TASK TO CARRY OUT
Answer with the exact lines of the following material from the one containing "green hexagon: (189, 198) -> (132, 78), moved" through the one containing "orange rectangle: (178, 300)", both end lines included.

RECORD EXTRACTS
[Start of Attachment]
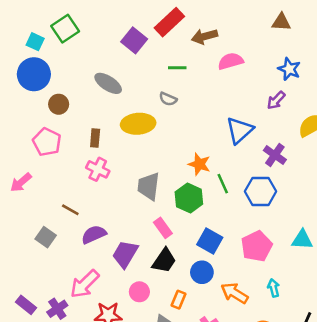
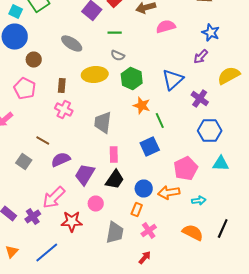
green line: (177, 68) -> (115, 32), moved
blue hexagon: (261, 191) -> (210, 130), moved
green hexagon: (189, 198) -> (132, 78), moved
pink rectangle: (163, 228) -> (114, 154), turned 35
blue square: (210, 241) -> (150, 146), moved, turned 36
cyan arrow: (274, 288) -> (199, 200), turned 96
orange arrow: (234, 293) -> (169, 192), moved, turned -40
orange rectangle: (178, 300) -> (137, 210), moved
[End of Attachment]
[Start of Attachment]
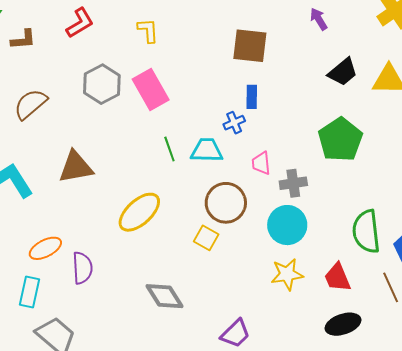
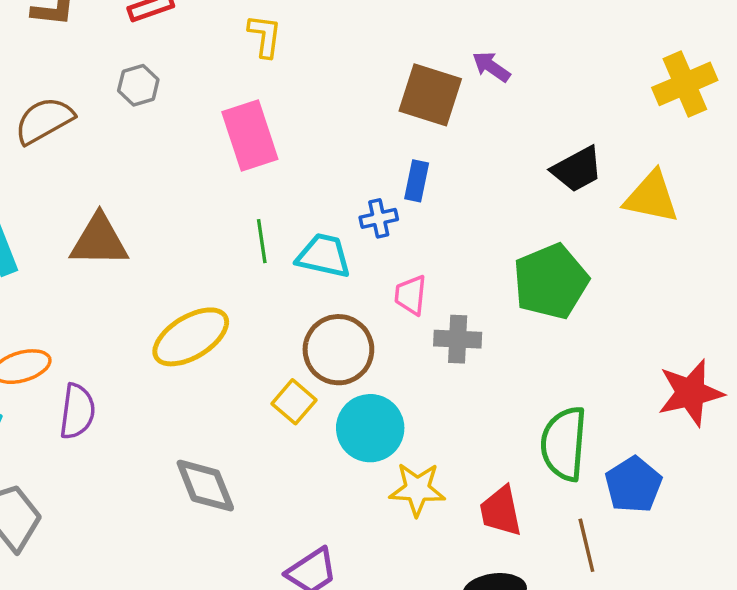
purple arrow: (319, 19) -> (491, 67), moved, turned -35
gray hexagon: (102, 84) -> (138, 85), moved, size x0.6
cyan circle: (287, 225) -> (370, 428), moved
[End of Attachment]
SOLUTION TO THIS TASK
green hexagon: (189, 198) -> (132, 78), moved
pink rectangle: (163, 228) -> (114, 154), turned 35
blue square: (210, 241) -> (150, 146), moved, turned 36
cyan arrow: (274, 288) -> (199, 200), turned 96
orange arrow: (234, 293) -> (169, 192), moved, turned -40
orange rectangle: (178, 300) -> (137, 210), moved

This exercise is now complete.